=== Section Start ===

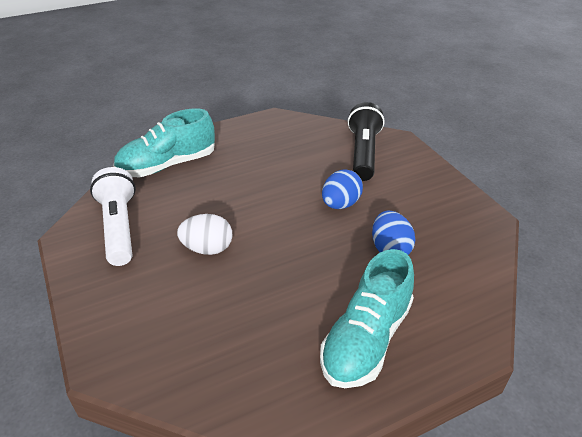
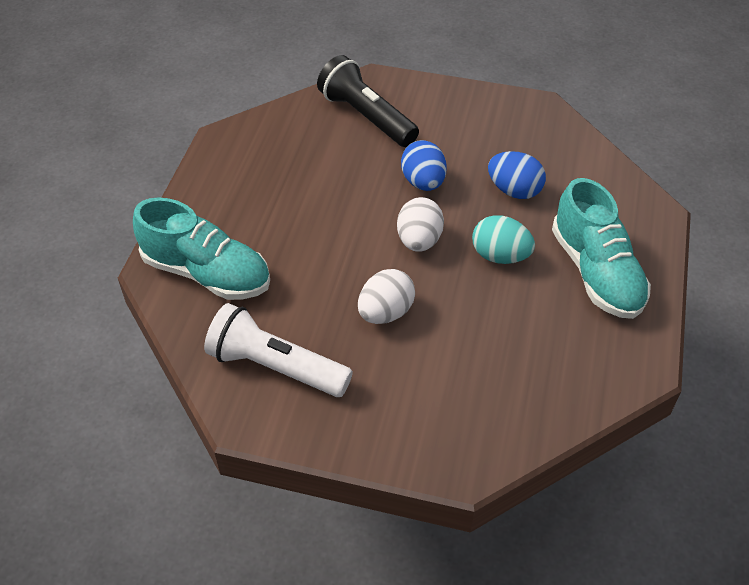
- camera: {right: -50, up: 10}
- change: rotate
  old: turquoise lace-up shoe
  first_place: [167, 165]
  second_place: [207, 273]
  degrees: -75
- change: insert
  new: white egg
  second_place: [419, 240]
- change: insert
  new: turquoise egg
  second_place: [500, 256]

=== Section End ===

Aim of the exercise: Extract the lines above from the one containing "- change: rotate" to the last line, both included, exactly as written.

Solution below:
- change: rotate
  old: turquoise lace-up shoe
  first_place: [167, 165]
  second_place: [207, 273]
  degrees: -75
- change: insert
  new: white egg
  second_place: [419, 240]
- change: insert
  new: turquoise egg
  second_place: [500, 256]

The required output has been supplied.